## Work instruction
Pick each line containing the word "clock" out of the data below.

## Records to process

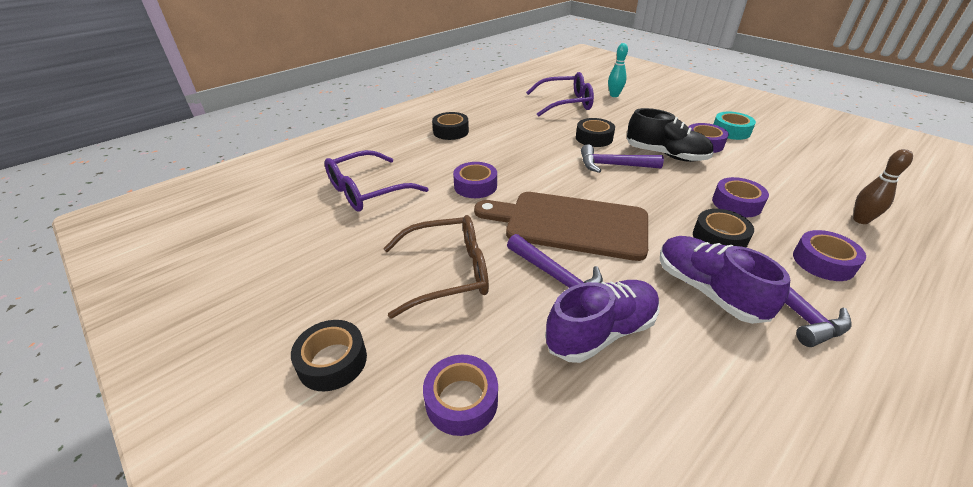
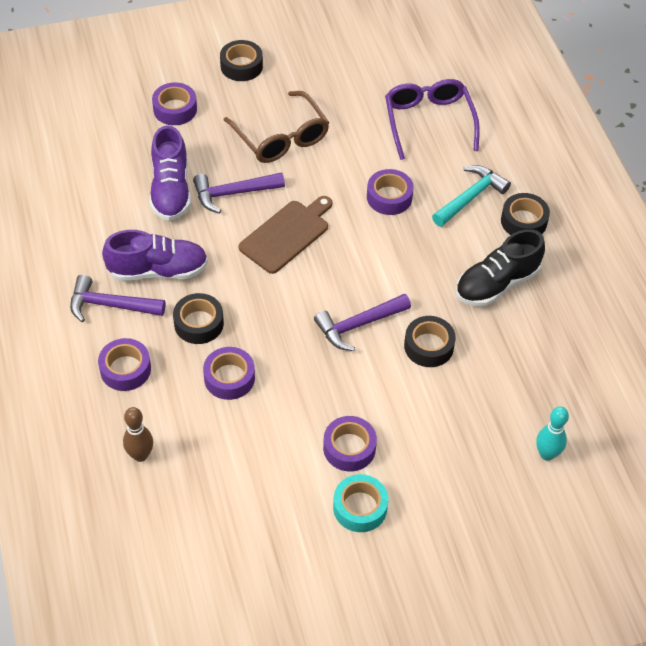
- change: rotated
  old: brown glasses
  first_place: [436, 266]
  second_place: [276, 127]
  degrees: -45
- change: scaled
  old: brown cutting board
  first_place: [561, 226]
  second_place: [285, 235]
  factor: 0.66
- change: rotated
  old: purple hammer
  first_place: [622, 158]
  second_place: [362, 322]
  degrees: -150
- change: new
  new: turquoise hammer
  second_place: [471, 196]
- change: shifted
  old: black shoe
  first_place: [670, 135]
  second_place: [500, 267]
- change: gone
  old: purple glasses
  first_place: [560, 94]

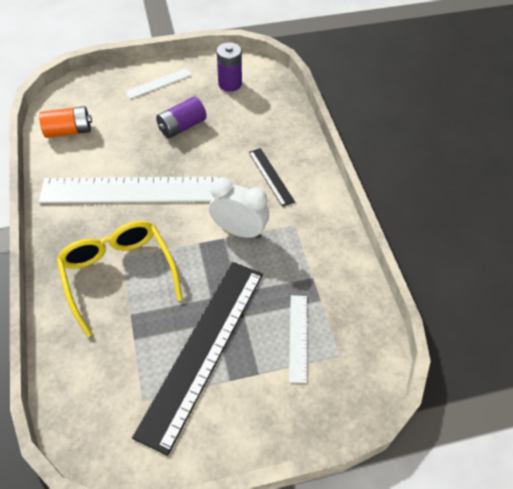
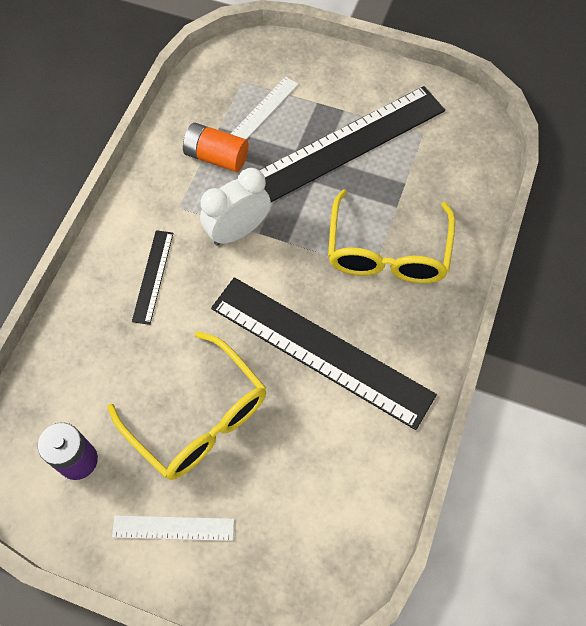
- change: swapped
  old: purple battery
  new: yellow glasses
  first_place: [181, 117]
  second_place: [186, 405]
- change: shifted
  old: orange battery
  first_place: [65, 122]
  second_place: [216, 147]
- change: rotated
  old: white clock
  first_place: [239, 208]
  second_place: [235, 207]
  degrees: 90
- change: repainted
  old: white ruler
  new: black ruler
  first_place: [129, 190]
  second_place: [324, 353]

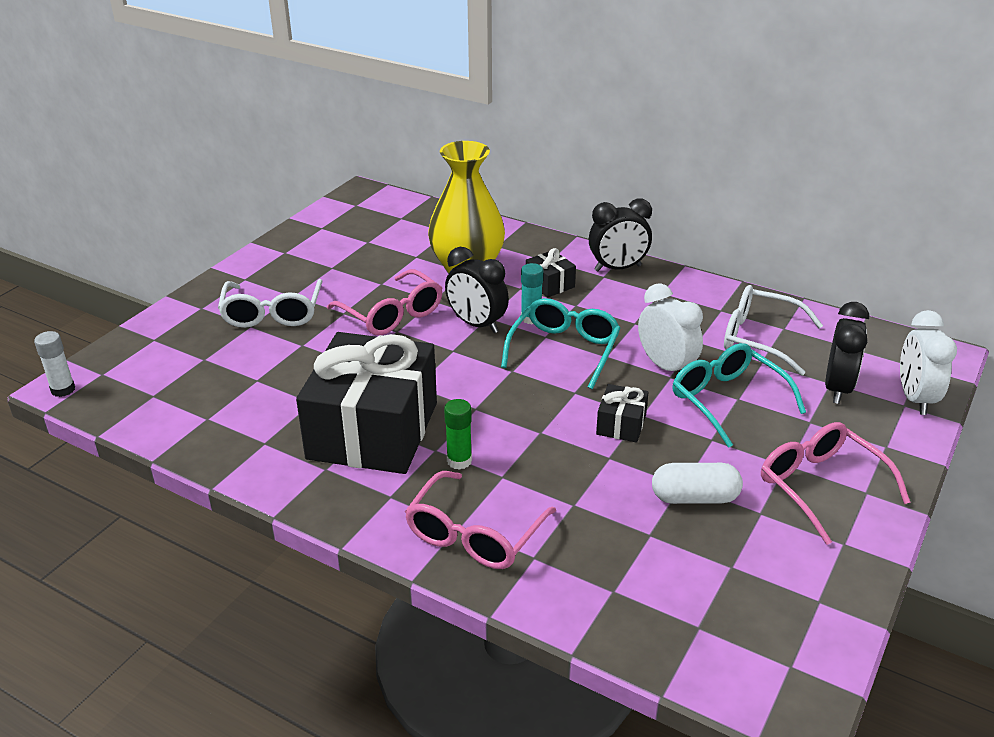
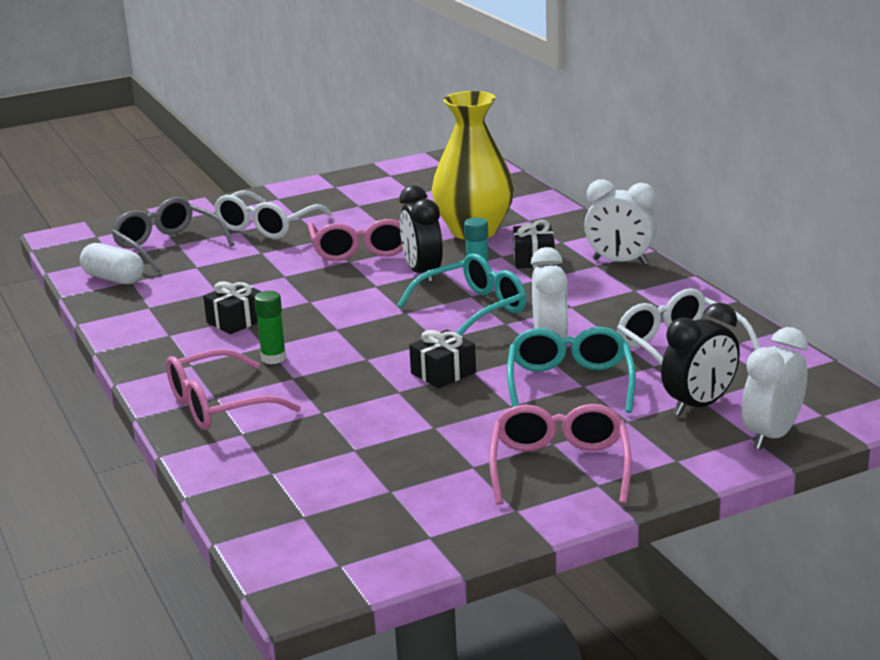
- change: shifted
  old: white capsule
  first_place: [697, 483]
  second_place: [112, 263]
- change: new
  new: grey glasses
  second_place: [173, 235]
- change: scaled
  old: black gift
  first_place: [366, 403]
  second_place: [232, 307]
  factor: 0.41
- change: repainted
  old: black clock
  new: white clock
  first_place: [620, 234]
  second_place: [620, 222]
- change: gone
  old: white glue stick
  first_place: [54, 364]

## Output
  old: white clock
  old: black clock
  new: white clock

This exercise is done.